YOUR ASSIGNMENT: Transcribe every line below exactly; no image goes into the output.

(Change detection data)

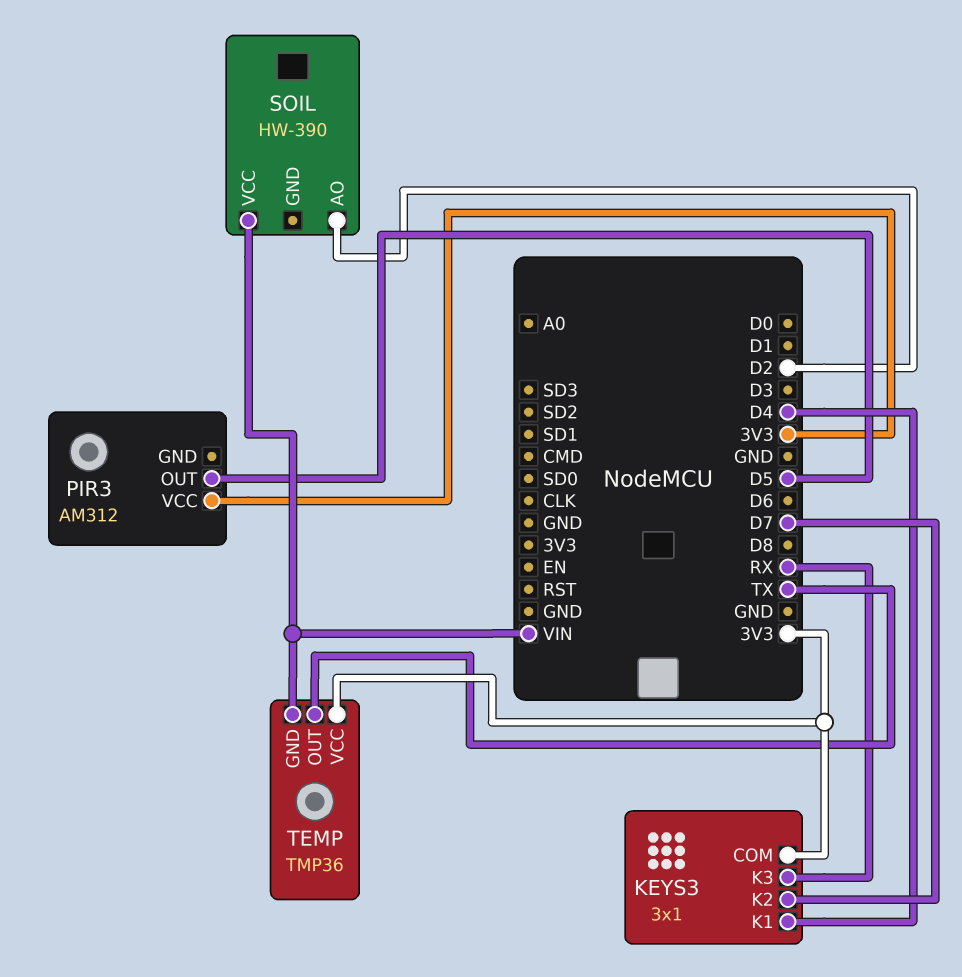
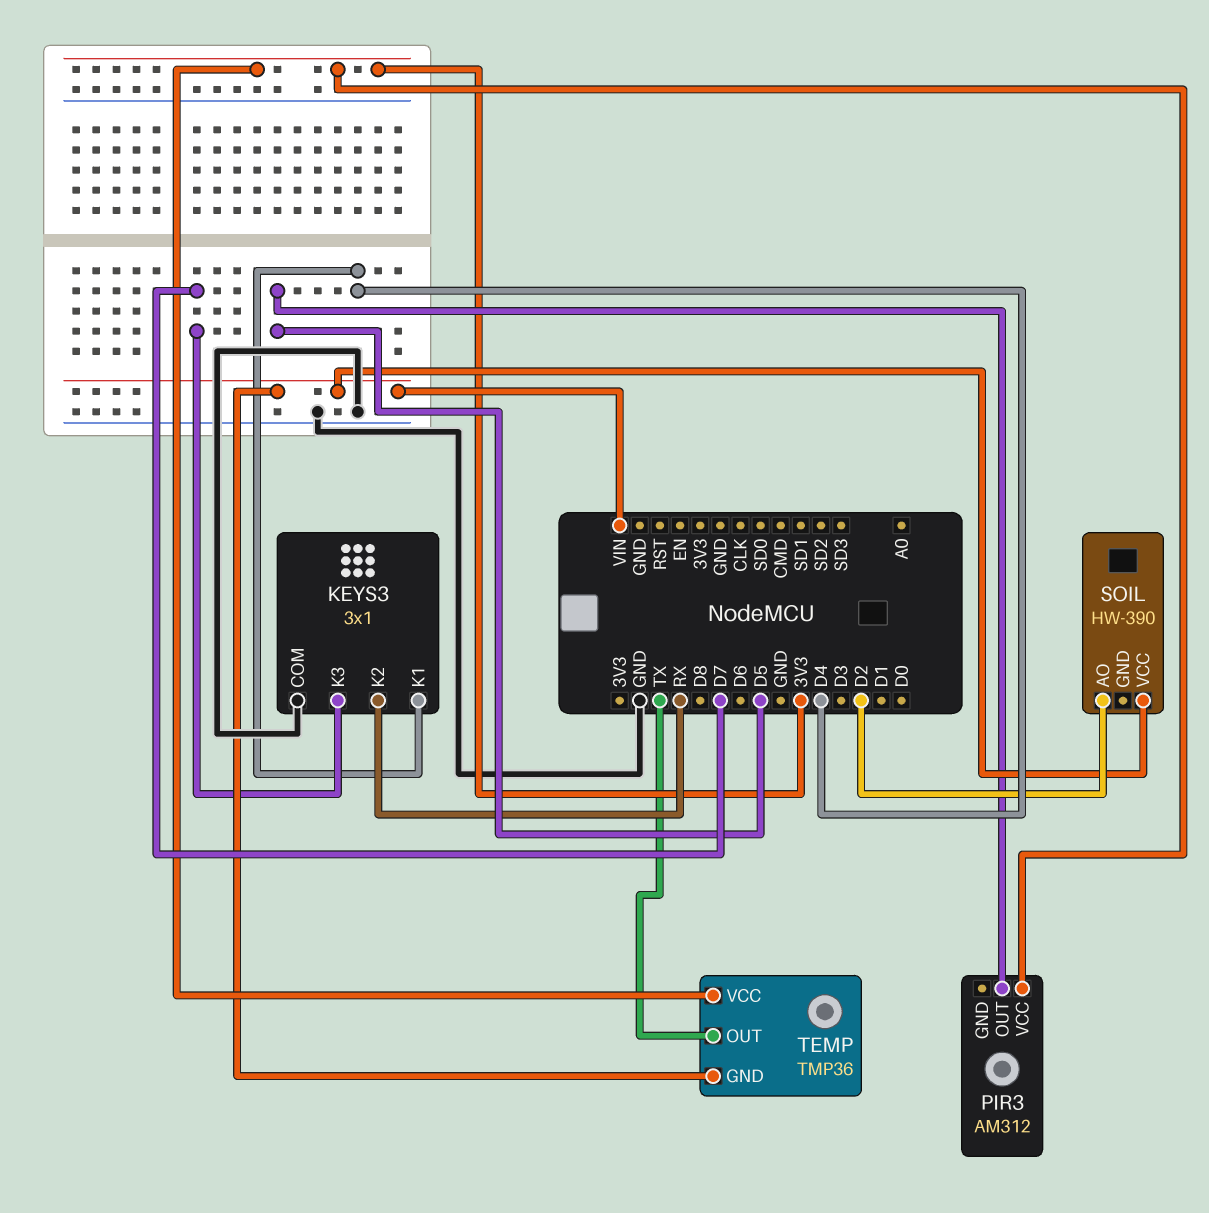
KEYS3 pin COM: 3V3 -> GND
KEYS3 pin K2: D7 -> RX
KEYS3 pin K3: RX -> D7

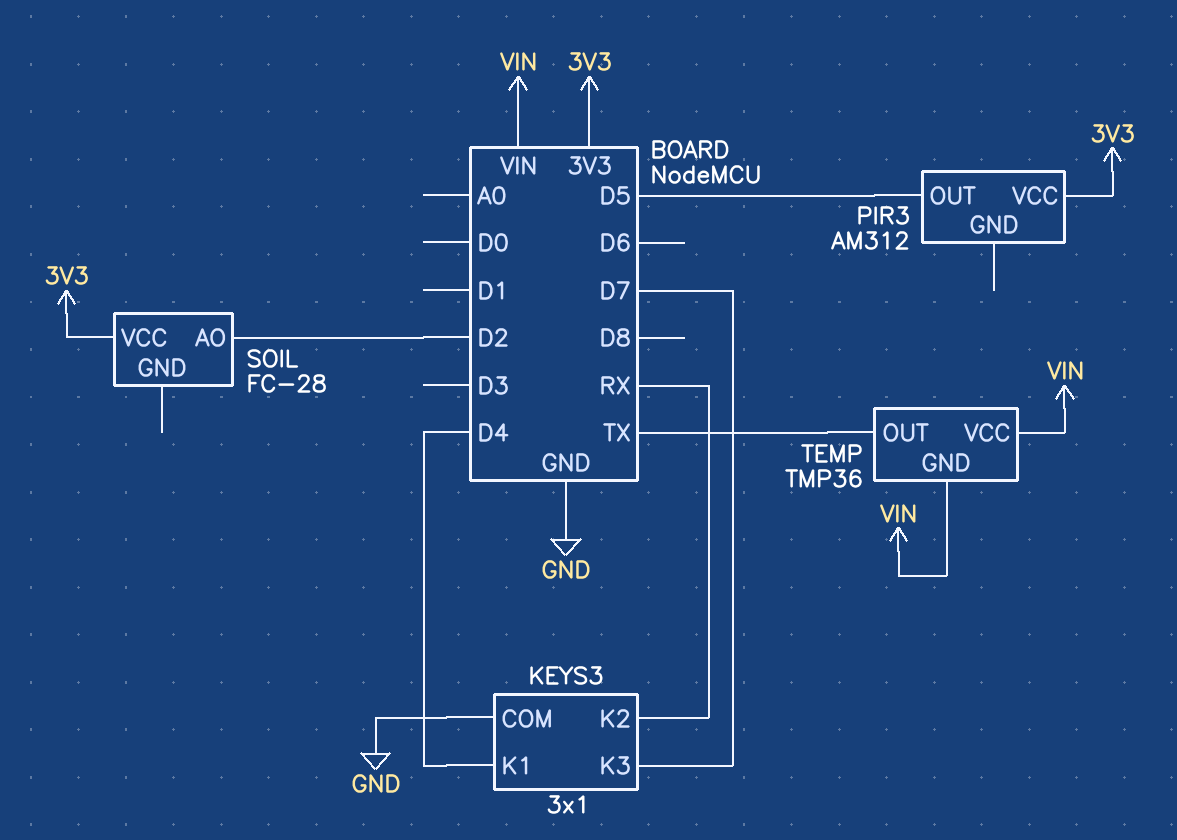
SOIL: HW-390 -> FC-28
SOIL pin VCC: VIN -> 3V3
TEMP pin VCC: 3V3 -> VIN

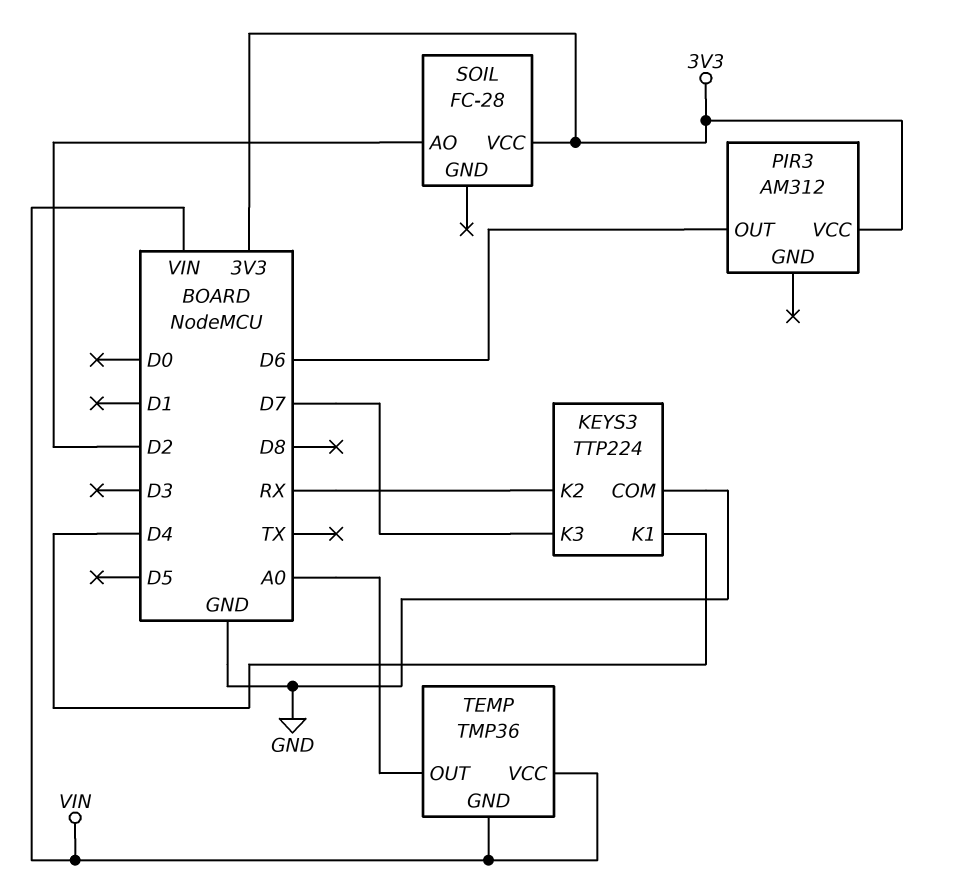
KEYS3: 3x1 -> TTP224
PIR3 pin OUT: D5 -> D6
TEMP pin OUT: TX -> A0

WRITTEN RESPONSE:
KEYS3 pin COM: 3V3 -> GND
KEYS3 pin K2: D7 -> RX
KEYS3 pin K3: RX -> D7

SOIL: HW-390 -> FC-28
SOIL pin VCC: VIN -> 3V3
TEMP pin VCC: 3V3 -> VIN

KEYS3: 3x1 -> TTP224
PIR3 pin OUT: D5 -> D6
TEMP pin OUT: TX -> A0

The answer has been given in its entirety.